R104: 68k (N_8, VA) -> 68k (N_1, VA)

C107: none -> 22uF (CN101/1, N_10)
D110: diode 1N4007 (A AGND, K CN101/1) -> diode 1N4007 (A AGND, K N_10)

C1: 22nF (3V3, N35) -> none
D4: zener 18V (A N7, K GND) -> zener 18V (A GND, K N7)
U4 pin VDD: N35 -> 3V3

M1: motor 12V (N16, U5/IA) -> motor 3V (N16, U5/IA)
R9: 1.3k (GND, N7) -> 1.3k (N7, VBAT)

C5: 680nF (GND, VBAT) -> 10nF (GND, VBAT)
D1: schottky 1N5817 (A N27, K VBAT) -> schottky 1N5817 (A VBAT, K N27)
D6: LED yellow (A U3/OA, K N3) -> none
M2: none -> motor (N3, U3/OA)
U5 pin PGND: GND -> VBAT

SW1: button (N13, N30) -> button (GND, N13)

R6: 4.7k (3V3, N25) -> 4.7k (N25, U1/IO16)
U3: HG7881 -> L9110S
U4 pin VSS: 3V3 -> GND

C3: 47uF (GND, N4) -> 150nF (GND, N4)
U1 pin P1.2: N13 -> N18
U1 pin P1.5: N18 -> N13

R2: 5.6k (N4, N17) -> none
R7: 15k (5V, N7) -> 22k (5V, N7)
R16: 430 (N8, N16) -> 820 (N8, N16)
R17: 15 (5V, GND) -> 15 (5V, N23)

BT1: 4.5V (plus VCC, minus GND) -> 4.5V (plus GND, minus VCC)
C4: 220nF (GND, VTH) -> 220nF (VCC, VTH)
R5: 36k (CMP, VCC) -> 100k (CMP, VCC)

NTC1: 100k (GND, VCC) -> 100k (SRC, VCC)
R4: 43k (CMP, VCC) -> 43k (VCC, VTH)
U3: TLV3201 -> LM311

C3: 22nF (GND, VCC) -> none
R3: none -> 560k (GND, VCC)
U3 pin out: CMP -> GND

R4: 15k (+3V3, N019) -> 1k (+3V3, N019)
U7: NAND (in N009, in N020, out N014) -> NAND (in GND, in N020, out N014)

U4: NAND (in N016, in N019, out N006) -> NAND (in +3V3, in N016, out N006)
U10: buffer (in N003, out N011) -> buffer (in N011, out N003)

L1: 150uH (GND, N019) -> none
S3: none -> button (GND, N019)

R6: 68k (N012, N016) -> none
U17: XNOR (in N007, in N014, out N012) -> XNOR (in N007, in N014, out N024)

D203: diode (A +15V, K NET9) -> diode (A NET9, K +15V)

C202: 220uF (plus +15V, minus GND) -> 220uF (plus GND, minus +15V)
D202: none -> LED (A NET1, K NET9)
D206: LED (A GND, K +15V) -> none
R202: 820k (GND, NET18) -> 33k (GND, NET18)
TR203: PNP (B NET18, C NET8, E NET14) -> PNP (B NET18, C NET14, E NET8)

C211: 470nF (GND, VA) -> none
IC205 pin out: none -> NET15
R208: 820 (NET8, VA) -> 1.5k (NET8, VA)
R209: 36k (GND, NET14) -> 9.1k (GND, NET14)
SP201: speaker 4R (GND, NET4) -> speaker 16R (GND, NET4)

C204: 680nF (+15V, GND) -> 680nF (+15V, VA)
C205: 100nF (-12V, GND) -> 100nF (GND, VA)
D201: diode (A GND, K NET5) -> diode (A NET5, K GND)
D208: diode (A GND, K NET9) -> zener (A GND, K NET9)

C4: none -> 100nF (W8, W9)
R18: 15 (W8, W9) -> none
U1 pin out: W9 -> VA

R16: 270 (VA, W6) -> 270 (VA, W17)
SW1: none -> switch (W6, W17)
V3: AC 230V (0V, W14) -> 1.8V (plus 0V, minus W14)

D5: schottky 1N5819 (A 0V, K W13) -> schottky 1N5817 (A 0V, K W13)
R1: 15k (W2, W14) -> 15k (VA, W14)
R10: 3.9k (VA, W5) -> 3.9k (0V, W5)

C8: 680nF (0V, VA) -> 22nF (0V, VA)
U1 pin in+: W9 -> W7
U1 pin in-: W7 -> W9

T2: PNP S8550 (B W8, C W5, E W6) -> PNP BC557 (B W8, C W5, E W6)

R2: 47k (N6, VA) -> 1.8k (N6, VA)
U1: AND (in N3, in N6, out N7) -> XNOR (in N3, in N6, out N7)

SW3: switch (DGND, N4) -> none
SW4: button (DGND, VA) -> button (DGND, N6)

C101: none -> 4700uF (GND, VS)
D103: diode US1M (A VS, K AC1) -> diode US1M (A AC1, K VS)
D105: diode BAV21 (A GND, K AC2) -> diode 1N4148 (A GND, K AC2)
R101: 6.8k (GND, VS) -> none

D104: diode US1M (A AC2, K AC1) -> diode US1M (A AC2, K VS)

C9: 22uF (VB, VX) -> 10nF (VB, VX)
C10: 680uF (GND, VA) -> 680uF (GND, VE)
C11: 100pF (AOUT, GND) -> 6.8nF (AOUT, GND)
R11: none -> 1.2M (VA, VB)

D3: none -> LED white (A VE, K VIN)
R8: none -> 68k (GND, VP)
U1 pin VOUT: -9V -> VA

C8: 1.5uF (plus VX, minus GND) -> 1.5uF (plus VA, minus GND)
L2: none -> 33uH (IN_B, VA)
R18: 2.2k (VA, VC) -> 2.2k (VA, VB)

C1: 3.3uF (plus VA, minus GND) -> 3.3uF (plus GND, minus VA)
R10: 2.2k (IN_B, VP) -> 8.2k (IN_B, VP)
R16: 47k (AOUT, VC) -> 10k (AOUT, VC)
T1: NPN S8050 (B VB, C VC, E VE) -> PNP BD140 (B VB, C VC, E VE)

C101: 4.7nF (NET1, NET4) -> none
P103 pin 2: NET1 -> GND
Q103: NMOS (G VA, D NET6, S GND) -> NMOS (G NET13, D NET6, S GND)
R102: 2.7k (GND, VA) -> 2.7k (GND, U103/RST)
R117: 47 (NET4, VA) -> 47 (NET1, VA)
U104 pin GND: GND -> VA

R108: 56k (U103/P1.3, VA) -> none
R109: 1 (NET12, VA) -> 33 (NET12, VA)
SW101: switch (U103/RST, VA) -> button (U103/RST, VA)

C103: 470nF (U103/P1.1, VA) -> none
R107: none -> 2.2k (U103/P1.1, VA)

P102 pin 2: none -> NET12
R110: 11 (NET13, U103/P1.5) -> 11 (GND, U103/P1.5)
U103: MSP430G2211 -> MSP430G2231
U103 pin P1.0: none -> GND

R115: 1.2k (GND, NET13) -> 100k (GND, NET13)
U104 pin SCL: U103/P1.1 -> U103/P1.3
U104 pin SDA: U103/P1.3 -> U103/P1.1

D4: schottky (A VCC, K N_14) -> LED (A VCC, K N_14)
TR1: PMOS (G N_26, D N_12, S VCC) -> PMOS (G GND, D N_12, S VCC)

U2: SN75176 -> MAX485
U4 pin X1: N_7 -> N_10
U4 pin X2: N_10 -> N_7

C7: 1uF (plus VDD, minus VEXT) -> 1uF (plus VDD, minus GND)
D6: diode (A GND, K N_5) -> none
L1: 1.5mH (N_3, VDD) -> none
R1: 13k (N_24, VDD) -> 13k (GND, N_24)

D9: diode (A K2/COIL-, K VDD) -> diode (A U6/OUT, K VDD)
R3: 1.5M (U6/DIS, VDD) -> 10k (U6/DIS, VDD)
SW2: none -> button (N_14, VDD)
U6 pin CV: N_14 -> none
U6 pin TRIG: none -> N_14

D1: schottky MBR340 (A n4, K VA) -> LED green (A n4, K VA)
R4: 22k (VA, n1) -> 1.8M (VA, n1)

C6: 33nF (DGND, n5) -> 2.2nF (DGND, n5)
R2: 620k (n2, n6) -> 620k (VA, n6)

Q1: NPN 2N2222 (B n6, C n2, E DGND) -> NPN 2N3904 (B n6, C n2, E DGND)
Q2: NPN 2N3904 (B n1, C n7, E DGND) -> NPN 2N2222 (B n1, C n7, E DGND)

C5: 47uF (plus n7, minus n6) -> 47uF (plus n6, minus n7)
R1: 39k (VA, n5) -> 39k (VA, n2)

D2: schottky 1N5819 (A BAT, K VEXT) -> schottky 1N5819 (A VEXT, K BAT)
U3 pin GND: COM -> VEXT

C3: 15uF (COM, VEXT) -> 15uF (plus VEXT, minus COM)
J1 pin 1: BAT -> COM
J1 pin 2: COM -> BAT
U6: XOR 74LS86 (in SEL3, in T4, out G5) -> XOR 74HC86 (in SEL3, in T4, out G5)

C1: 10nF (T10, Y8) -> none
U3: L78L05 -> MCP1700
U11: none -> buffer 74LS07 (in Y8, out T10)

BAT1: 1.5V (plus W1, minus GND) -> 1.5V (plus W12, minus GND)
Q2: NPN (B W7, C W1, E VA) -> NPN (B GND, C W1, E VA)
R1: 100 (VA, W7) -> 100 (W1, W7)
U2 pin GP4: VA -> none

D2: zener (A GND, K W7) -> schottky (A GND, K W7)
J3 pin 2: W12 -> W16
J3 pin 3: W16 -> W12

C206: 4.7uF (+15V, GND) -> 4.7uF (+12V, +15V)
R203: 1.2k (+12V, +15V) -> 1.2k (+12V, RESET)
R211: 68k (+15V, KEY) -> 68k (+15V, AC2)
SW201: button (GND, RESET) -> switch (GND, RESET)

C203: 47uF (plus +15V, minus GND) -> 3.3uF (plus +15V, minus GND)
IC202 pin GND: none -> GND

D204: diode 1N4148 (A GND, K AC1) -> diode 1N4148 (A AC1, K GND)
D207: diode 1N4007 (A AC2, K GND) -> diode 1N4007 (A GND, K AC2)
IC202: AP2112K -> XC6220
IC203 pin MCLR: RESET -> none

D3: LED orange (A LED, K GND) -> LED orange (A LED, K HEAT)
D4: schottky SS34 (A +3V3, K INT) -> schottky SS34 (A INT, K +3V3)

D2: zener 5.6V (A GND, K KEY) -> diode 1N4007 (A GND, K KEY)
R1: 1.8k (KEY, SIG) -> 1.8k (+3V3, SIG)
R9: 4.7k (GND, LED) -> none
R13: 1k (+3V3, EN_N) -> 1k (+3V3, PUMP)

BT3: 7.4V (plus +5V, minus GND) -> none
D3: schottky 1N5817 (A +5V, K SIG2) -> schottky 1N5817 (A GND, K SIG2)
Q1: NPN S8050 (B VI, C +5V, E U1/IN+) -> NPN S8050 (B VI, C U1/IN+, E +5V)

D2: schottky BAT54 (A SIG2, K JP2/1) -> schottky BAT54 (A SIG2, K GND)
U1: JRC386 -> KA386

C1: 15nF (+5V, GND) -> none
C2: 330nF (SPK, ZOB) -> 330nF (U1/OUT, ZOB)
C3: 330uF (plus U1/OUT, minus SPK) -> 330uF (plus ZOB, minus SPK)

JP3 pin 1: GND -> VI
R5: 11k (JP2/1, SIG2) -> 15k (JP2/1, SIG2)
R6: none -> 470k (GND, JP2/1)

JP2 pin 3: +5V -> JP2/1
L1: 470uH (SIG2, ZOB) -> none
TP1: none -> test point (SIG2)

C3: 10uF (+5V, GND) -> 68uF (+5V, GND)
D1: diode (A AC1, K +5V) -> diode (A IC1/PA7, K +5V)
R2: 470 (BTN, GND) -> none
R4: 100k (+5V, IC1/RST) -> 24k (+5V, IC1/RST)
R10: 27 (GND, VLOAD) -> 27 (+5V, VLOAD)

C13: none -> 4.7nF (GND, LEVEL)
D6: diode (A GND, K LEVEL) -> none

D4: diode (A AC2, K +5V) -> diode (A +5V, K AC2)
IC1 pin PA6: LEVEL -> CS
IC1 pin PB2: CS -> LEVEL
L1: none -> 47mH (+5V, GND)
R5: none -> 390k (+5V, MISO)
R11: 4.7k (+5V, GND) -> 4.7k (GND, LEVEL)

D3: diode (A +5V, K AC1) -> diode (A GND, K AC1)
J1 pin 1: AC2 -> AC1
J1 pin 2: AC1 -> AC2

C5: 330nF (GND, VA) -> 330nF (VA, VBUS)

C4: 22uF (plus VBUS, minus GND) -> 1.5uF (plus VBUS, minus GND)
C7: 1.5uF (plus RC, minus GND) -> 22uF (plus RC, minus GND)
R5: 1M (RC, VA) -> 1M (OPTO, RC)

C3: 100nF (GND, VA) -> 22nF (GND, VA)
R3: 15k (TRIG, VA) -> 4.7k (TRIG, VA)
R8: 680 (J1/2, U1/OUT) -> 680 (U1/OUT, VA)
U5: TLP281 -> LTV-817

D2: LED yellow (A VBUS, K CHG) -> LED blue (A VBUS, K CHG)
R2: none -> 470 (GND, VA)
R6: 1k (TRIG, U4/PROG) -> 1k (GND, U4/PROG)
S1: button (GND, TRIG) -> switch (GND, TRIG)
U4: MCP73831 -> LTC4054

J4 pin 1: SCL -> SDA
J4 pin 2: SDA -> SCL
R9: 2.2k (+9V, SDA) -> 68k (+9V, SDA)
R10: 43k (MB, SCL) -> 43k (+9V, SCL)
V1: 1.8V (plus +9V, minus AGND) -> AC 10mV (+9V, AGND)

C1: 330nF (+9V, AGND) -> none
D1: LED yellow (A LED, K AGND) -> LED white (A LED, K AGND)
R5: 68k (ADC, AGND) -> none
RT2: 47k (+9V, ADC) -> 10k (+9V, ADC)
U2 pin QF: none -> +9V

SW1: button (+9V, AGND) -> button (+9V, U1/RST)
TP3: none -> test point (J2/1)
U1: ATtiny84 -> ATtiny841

..............................

* Exercise aim *
Everything from the first line of the records through the line holding "U4 pin VDD: N35 -> 3V3" is to be transcribed exactly; leave out all other lines.

* Answer section *
R104: 68k (N_8, VA) -> 68k (N_1, VA)

C107: none -> 22uF (CN101/1, N_10)
D110: diode 1N4007 (A AGND, K CN101/1) -> diode 1N4007 (A AGND, K N_10)

C1: 22nF (3V3, N35) -> none
D4: zener 18V (A N7, K GND) -> zener 18V (A GND, K N7)
U4 pin VDD: N35 -> 3V3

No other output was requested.